Exercise requirements: The word "brown" occurs in some lines of the listing. Copy those lines.

Excerpted data:
============================================================

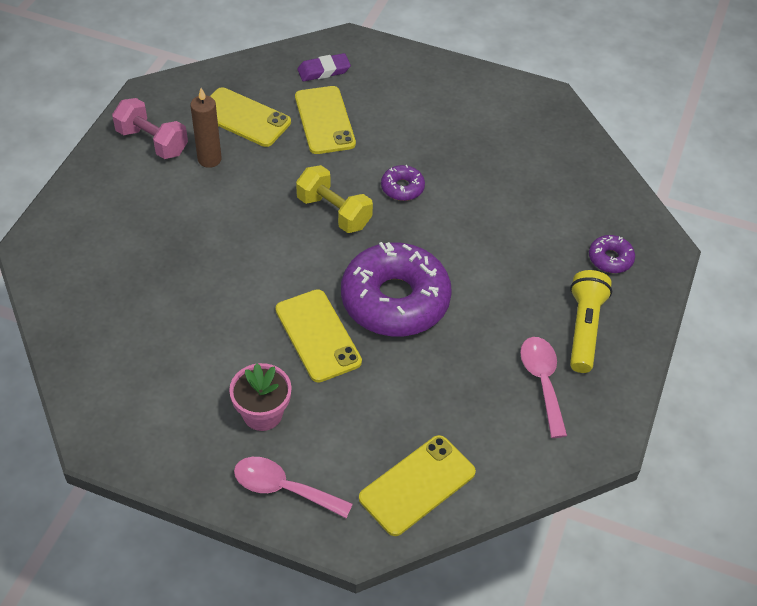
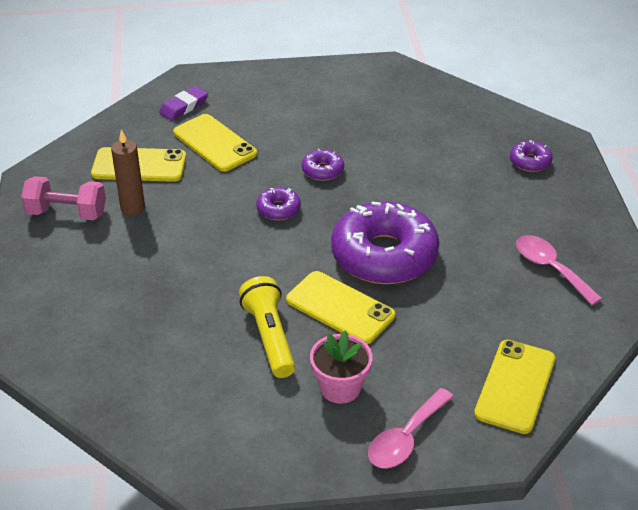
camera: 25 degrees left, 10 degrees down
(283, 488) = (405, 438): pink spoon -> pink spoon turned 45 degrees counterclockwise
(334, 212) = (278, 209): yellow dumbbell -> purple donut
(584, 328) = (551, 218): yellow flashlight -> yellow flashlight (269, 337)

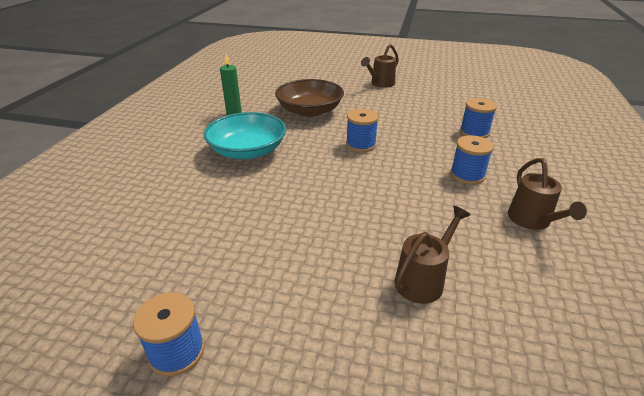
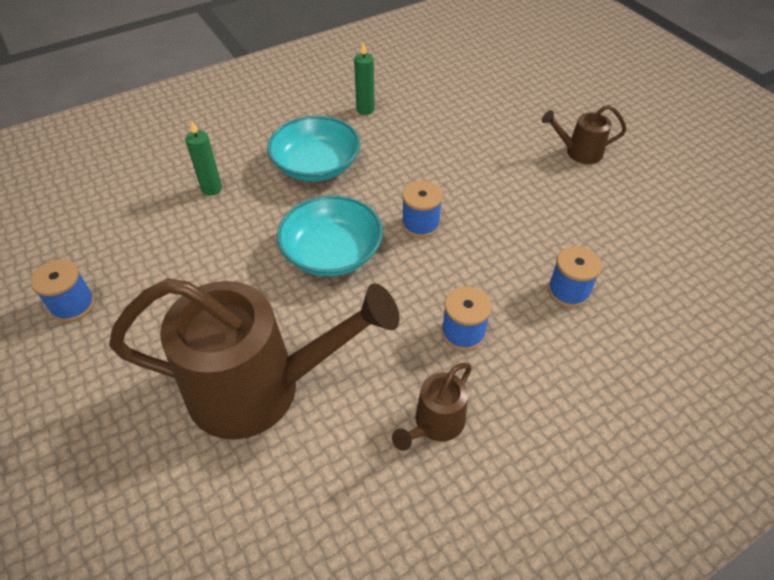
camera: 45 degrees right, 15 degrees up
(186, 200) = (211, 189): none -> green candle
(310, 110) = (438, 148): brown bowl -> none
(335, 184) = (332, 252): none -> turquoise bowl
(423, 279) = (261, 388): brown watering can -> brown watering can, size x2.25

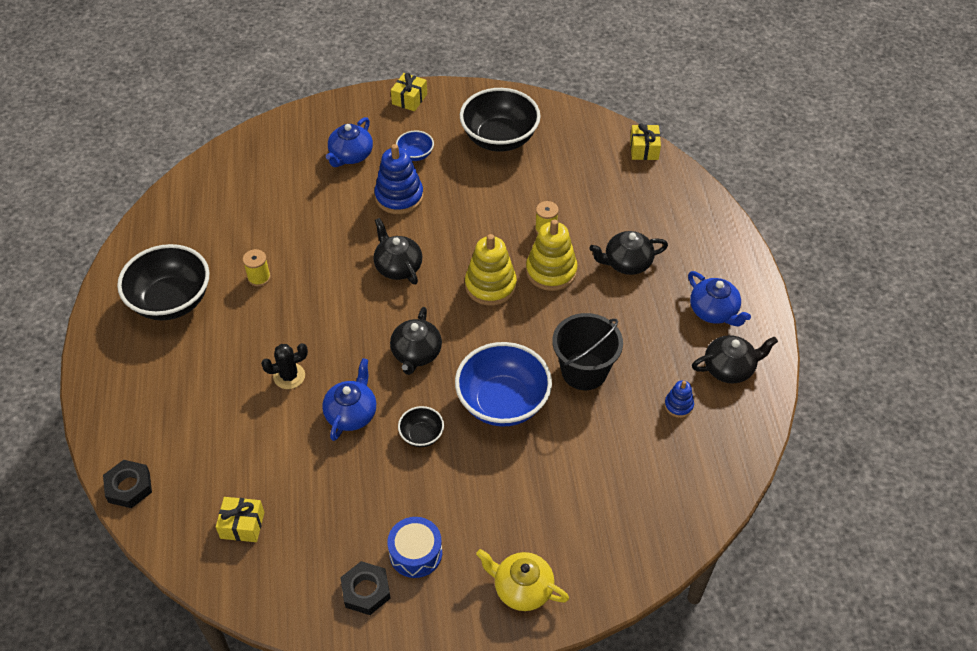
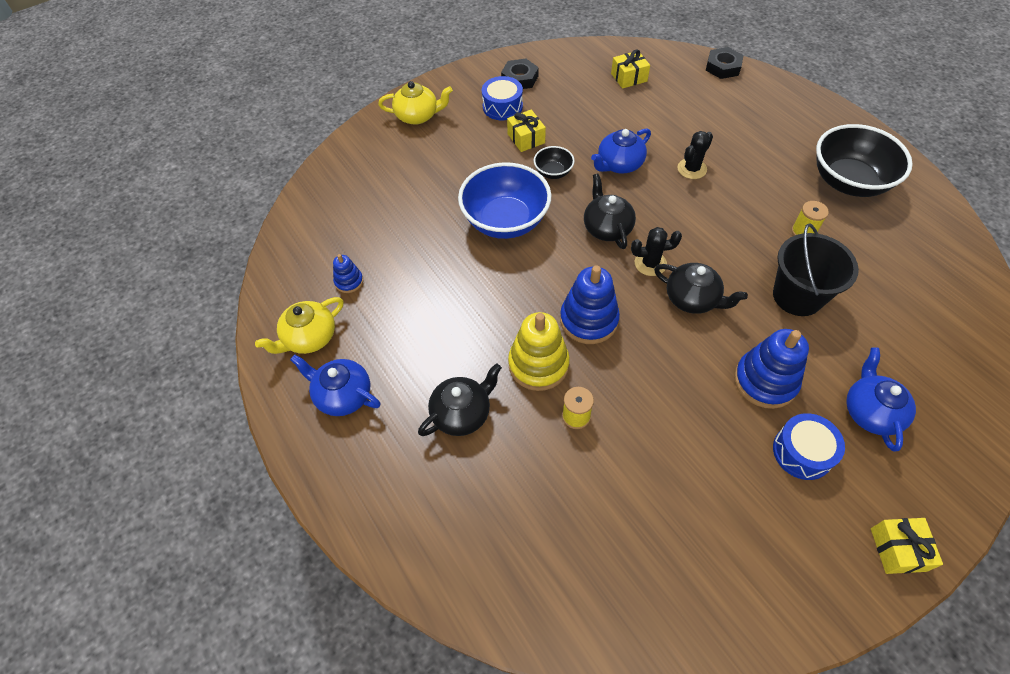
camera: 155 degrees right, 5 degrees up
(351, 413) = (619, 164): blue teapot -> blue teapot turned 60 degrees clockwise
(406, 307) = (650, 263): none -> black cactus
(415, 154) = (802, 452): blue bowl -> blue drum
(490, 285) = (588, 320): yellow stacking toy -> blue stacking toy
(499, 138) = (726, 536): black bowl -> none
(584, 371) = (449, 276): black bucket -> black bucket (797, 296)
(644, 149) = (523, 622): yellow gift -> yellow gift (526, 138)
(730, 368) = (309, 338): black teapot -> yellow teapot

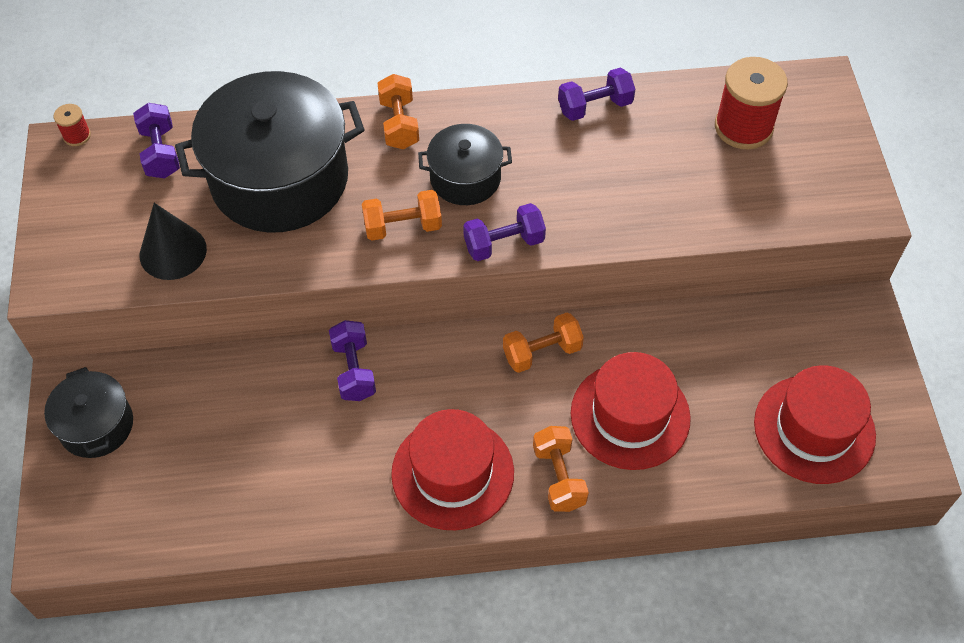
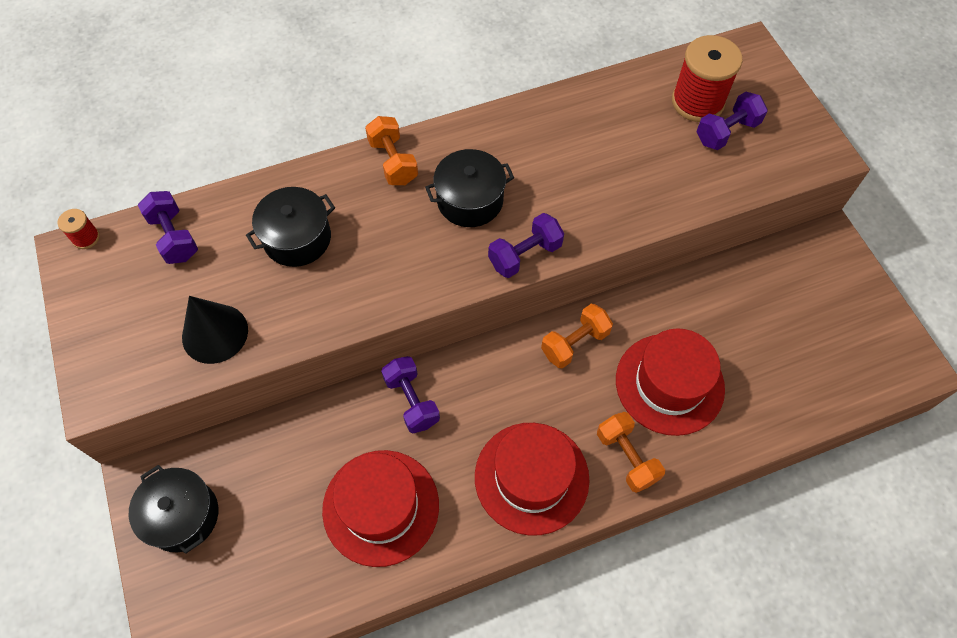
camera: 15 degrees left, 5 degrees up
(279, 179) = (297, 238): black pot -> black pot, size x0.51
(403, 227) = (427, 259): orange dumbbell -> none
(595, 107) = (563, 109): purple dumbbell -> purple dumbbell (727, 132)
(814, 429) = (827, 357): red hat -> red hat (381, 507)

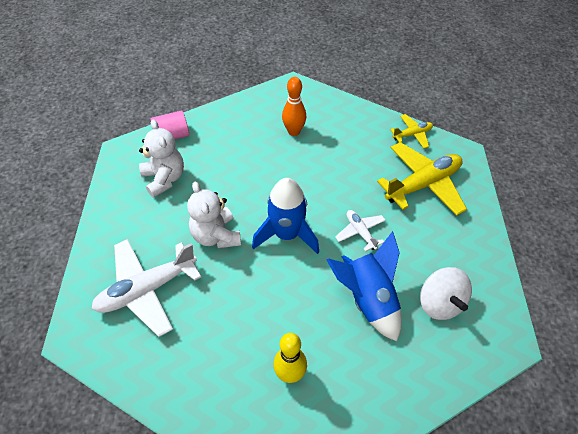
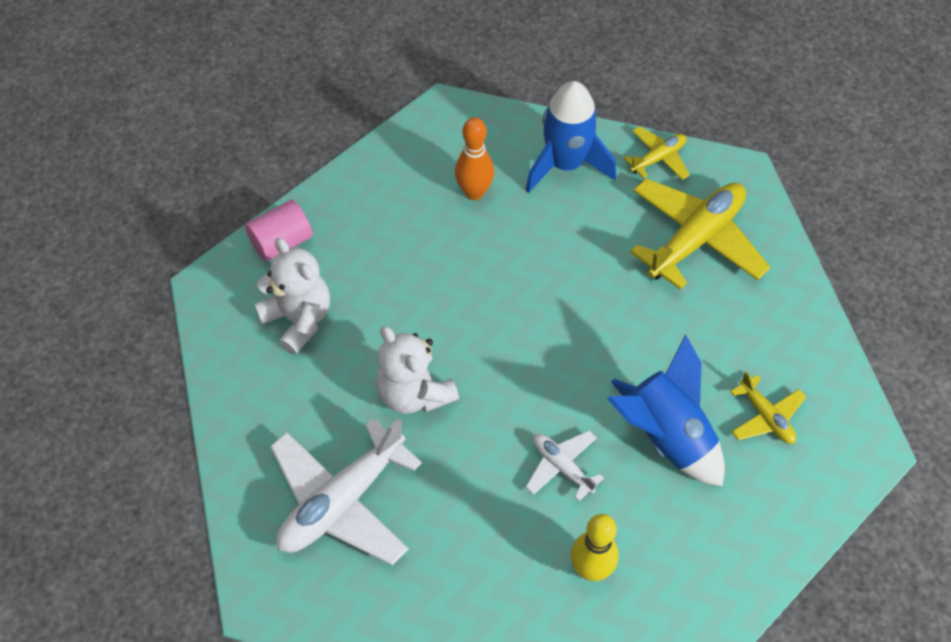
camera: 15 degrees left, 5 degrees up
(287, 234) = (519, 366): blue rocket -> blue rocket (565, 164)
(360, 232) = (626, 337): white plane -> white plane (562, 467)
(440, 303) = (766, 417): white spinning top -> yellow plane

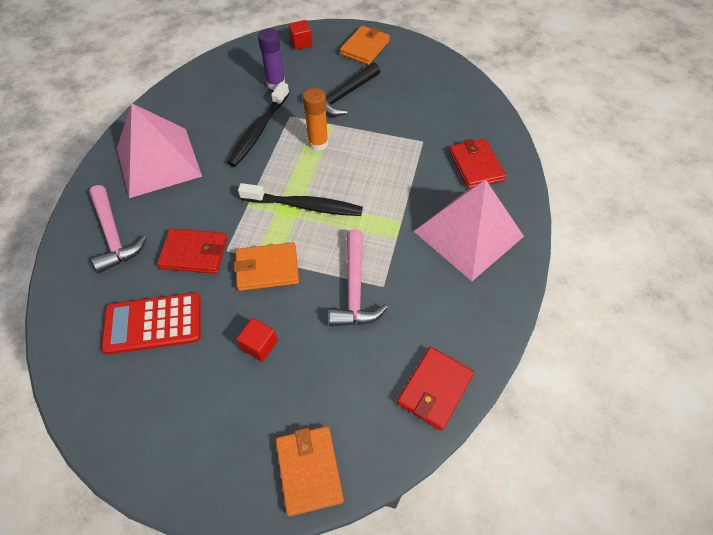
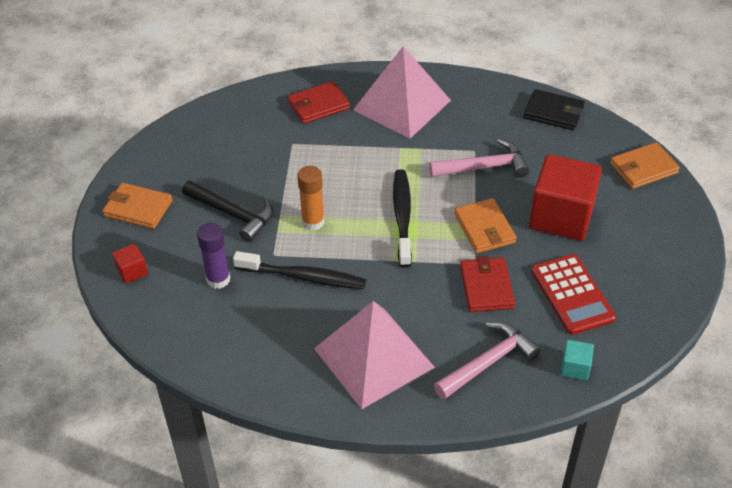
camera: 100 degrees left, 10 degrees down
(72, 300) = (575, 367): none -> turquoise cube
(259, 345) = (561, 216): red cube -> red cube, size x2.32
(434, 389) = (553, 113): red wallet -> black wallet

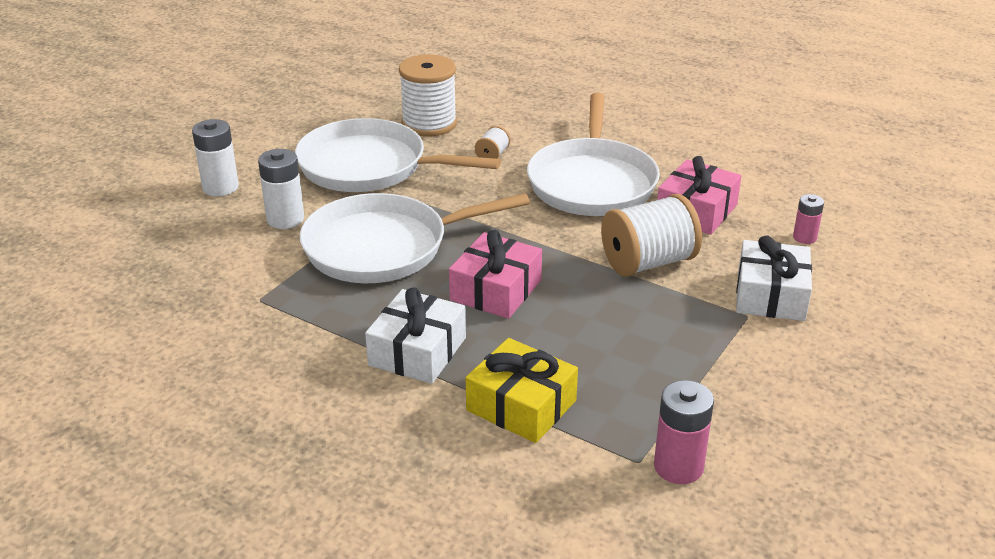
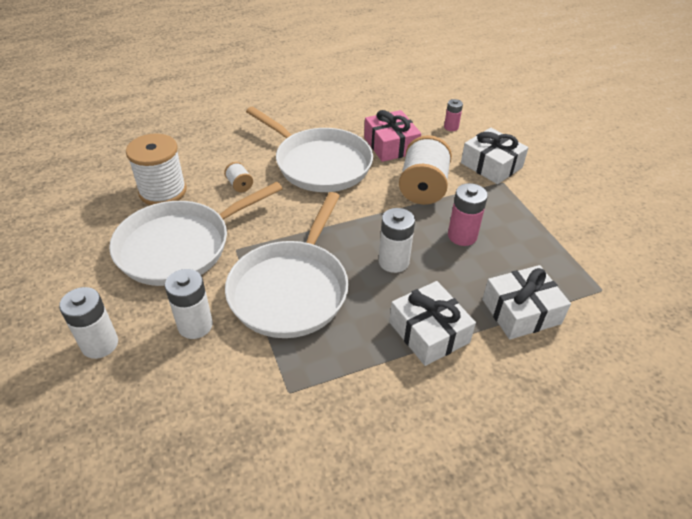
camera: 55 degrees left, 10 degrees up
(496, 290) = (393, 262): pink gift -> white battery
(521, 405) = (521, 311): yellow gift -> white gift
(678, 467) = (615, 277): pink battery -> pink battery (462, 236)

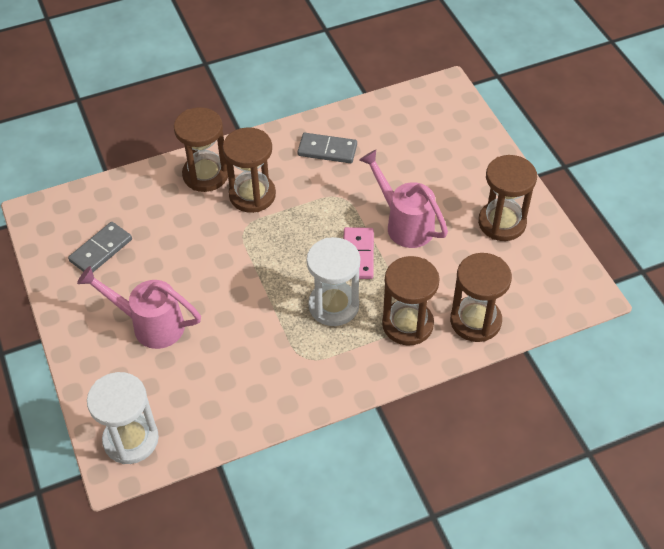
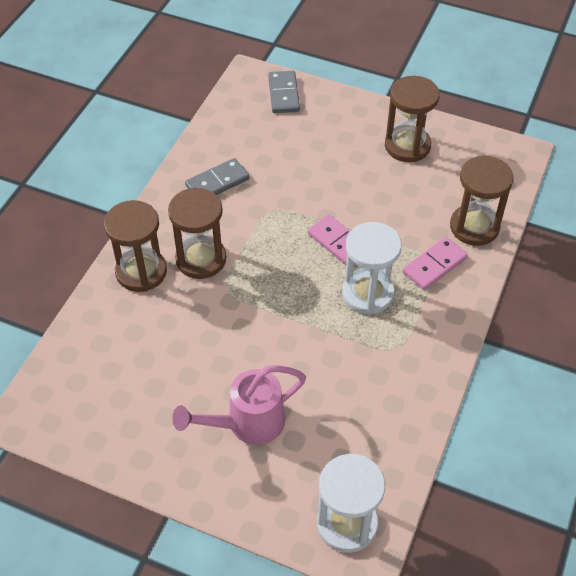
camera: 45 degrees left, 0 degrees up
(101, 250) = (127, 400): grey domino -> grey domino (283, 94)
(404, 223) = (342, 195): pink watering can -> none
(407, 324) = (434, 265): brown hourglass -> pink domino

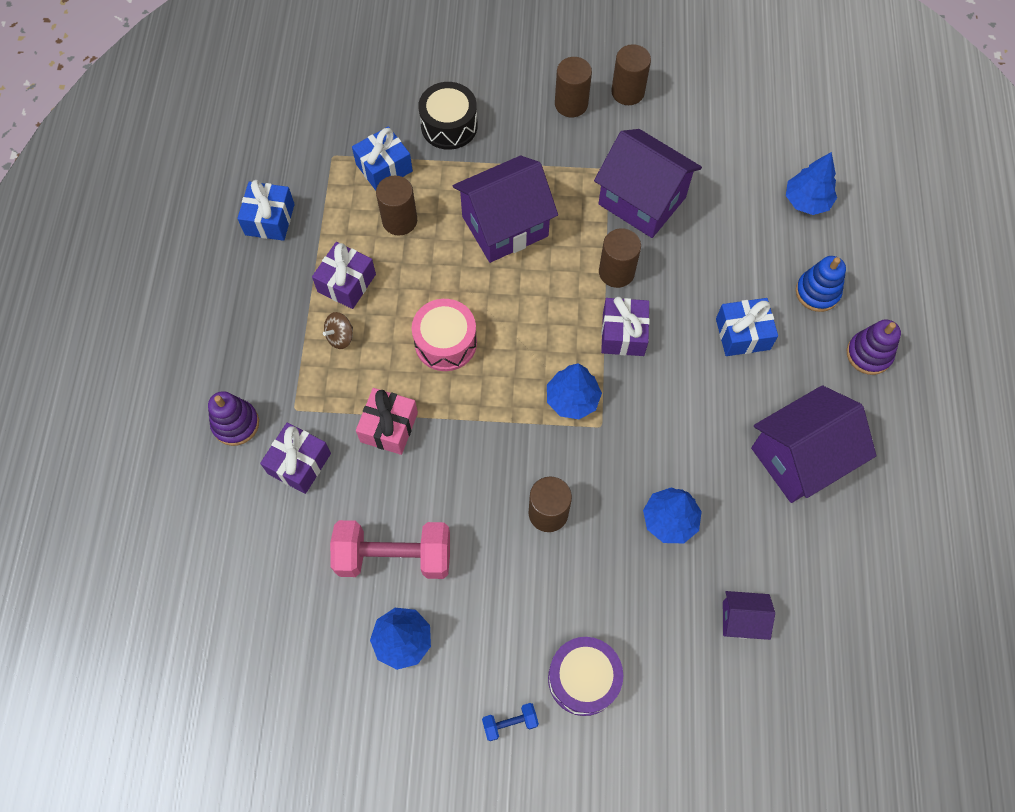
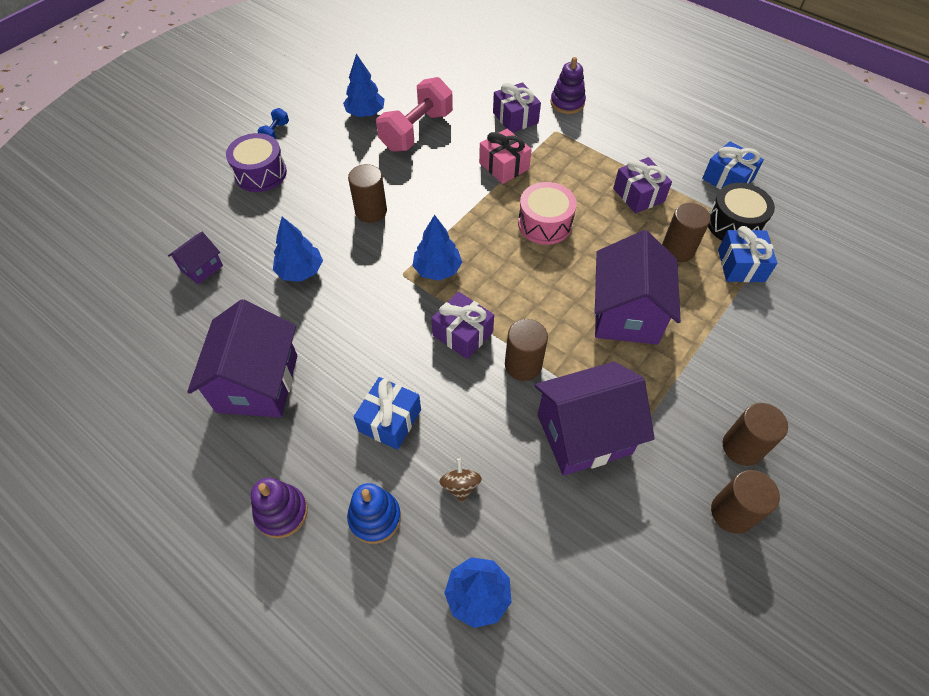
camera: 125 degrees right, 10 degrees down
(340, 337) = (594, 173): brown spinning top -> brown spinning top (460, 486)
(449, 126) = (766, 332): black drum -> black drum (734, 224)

============================================================

Exercise solution:
(310, 110) = (438, 148): brown bowl -> none
(423, 279) = (261, 388): brown watering can -> brown watering can, size x2.25
(407, 324) = (434, 265): brown hourglass -> pink domino
(340, 337) = (594, 173): brown spinning top -> brown spinning top (460, 486)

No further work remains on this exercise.